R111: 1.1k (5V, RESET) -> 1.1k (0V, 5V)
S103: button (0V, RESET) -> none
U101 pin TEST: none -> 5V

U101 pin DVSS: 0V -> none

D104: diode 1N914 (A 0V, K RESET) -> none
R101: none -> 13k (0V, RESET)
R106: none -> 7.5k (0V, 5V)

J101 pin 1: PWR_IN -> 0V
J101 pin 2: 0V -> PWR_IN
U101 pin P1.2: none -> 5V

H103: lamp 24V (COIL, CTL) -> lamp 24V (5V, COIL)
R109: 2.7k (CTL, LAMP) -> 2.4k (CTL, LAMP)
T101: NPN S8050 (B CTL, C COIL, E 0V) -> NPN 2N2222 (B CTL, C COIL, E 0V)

┄┄┄┄┄┄

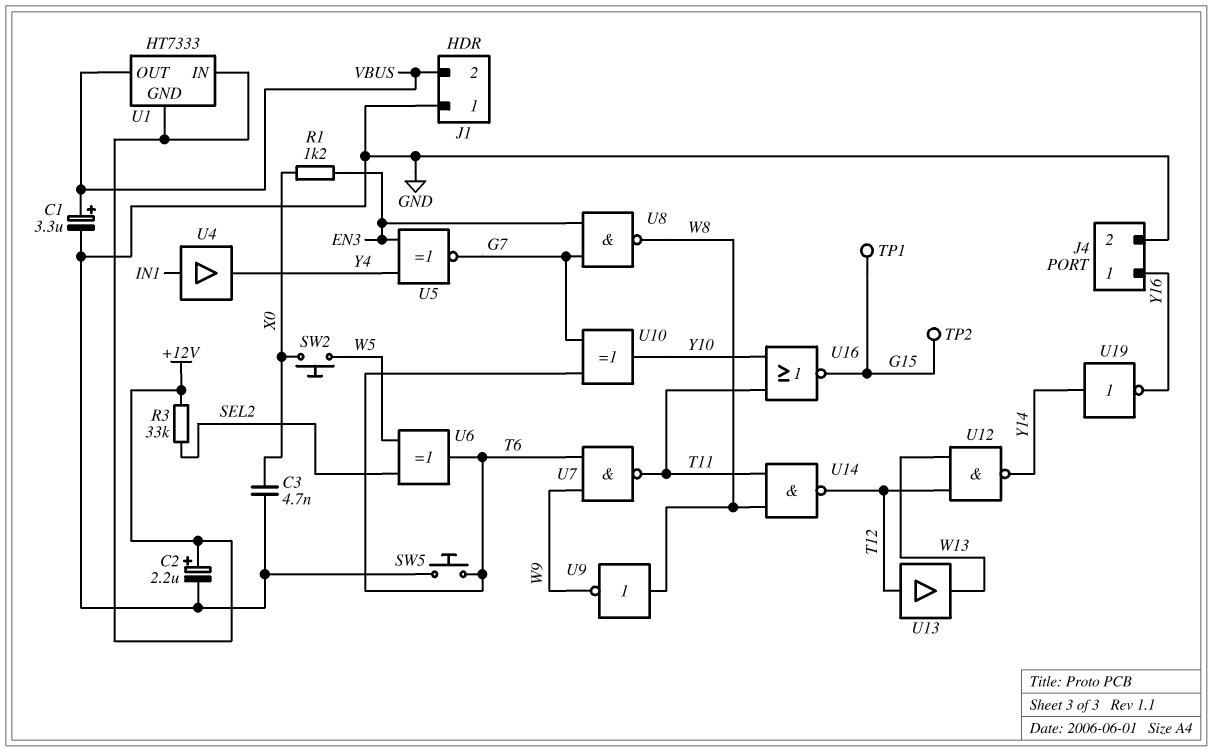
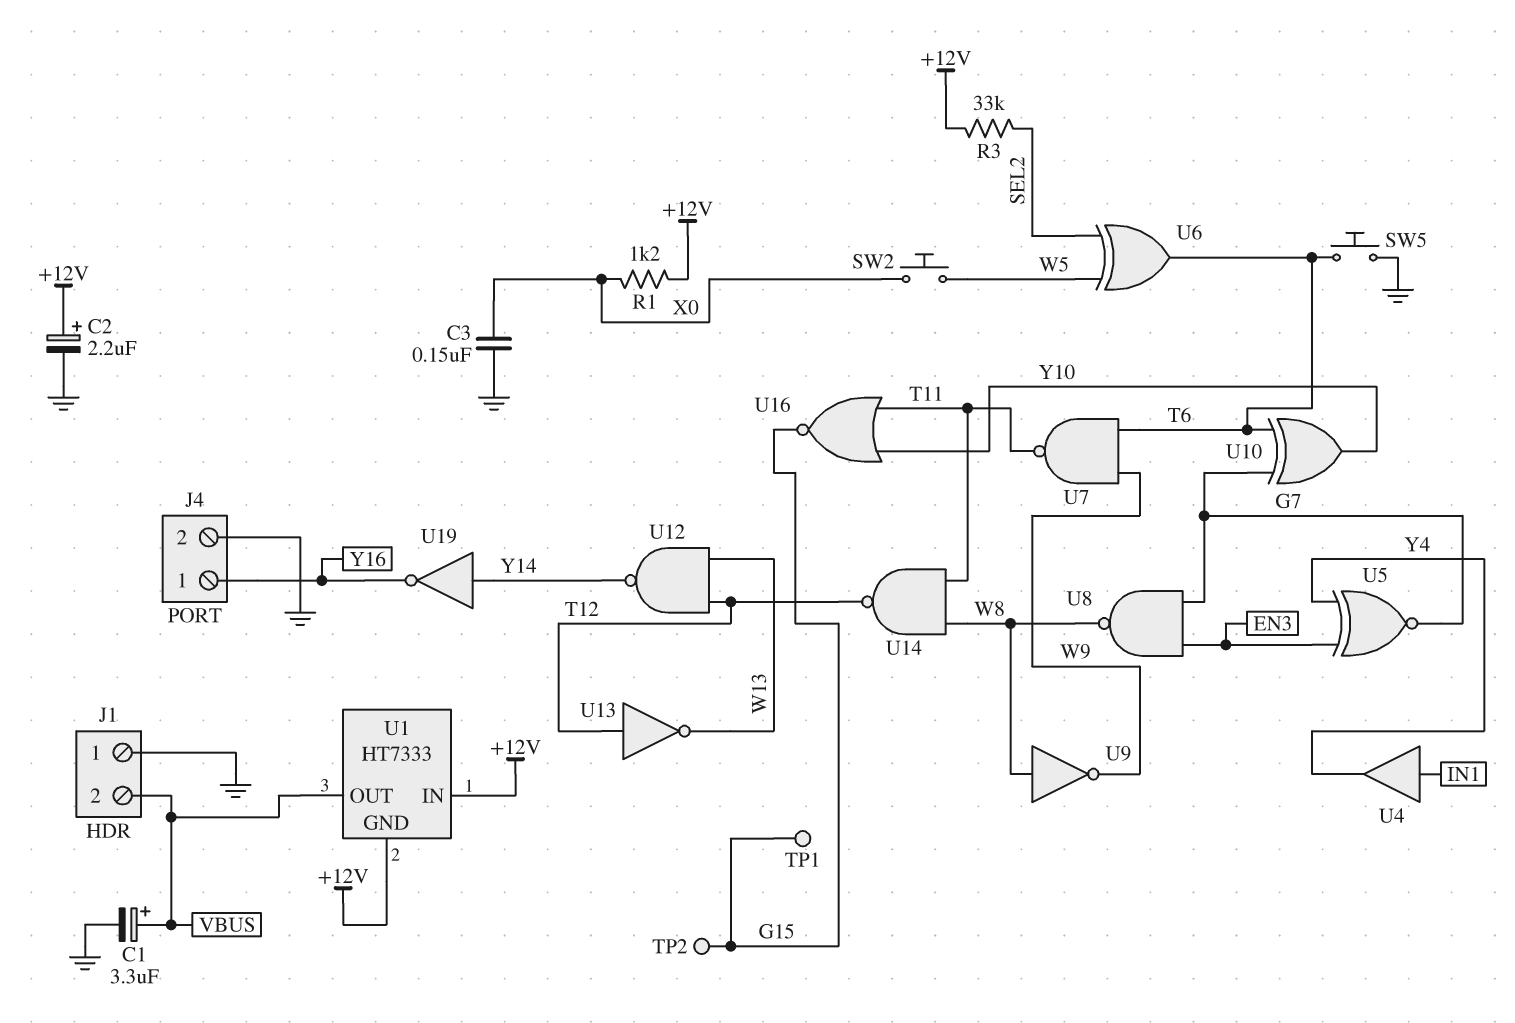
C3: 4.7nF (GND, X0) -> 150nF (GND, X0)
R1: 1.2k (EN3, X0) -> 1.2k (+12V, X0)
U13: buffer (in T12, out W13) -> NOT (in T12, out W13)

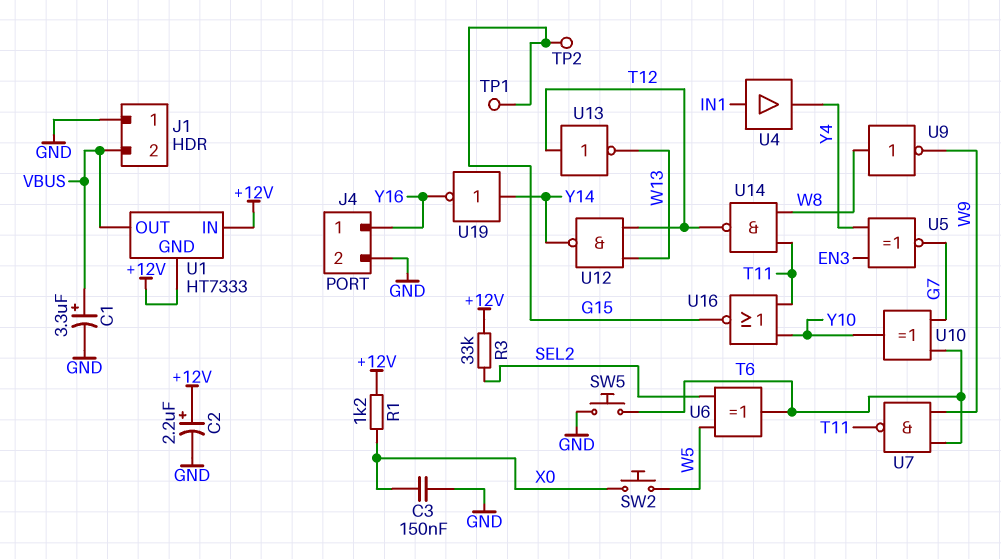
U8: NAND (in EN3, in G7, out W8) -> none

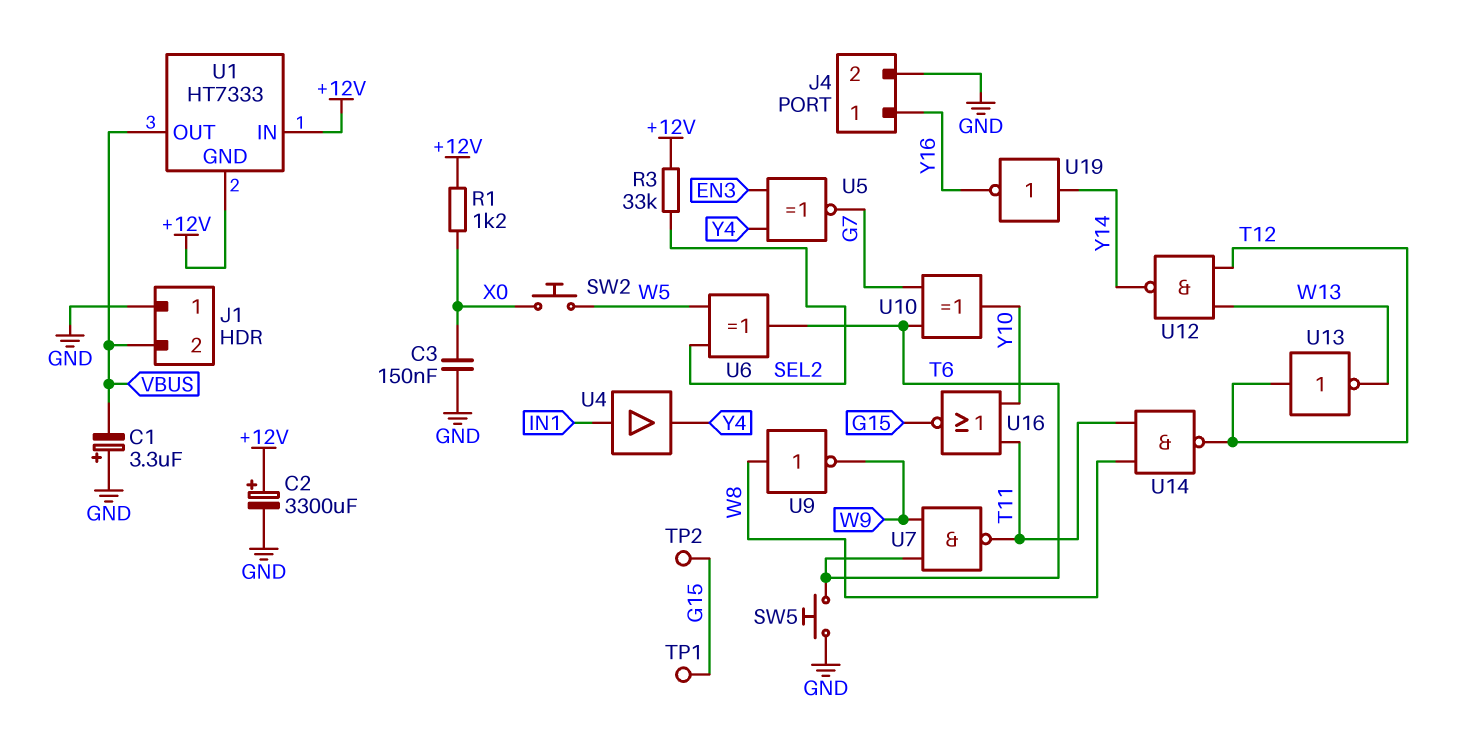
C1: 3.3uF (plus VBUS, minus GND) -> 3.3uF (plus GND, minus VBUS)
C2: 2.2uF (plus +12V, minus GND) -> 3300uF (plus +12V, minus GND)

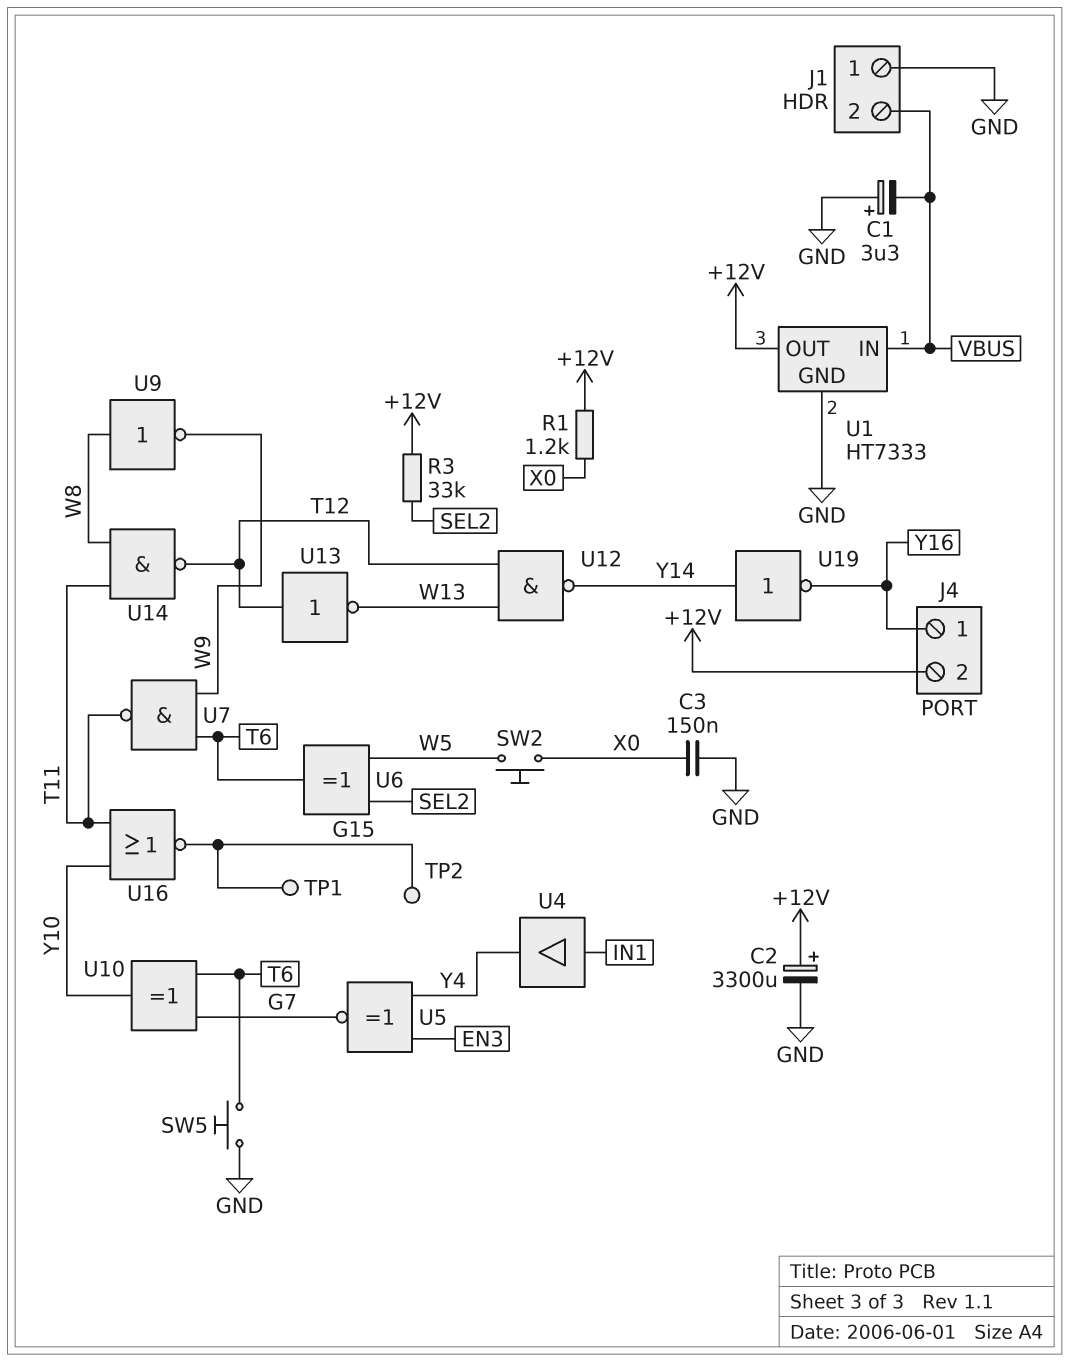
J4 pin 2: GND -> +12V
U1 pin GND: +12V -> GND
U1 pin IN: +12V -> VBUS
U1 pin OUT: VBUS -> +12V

┄┄┄┄┄┄

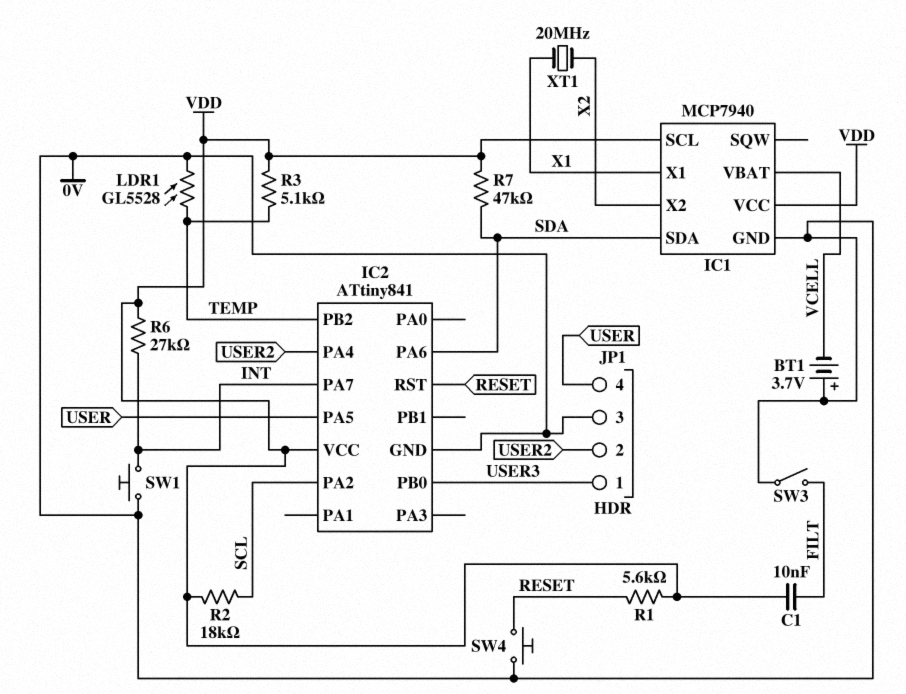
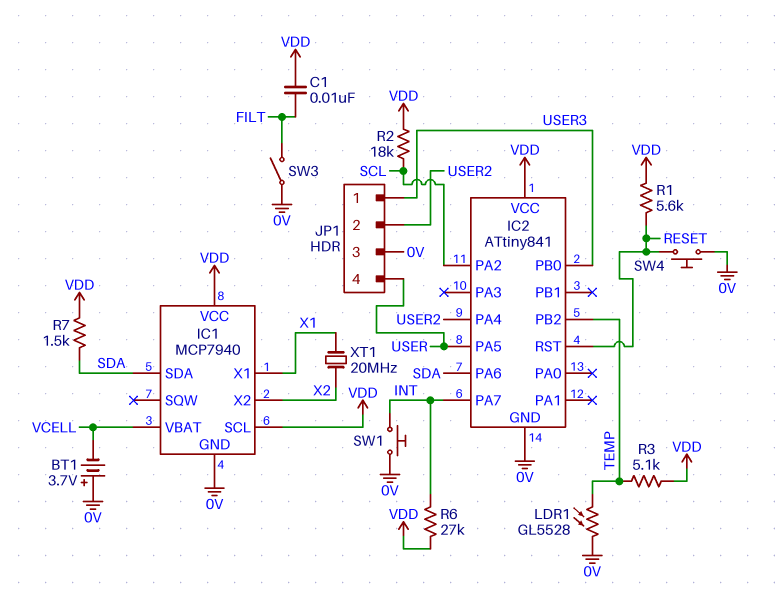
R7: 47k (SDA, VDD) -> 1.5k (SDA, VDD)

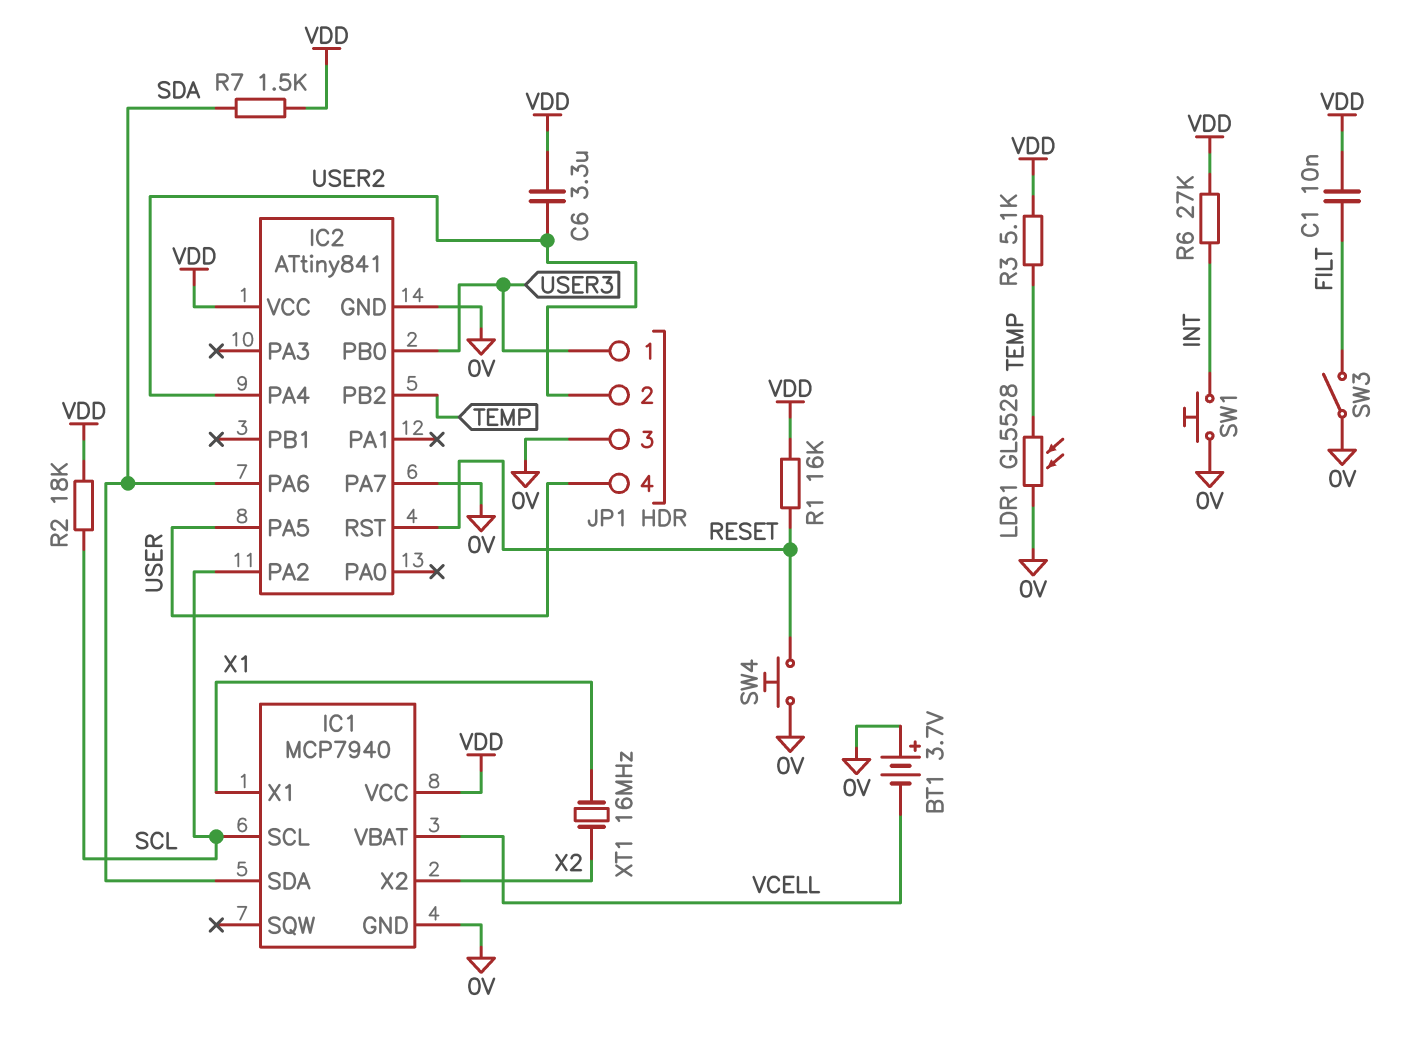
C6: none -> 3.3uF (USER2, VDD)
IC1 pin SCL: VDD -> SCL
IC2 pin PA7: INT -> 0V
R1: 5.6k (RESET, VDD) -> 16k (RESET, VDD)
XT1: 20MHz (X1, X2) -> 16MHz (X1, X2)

┄┄┄┄┄┄

TASK DIRECTIONS:
Go through the entries above and report every line in which the word "minus" appears.

RESULT FOR THIS TASK:
C1: 3.3uF (plus VBUS, minus GND) -> 3.3uF (plus GND, minus VBUS)
C2: 2.2uF (plus +12V, minus GND) -> 3300uF (plus +12V, minus GND)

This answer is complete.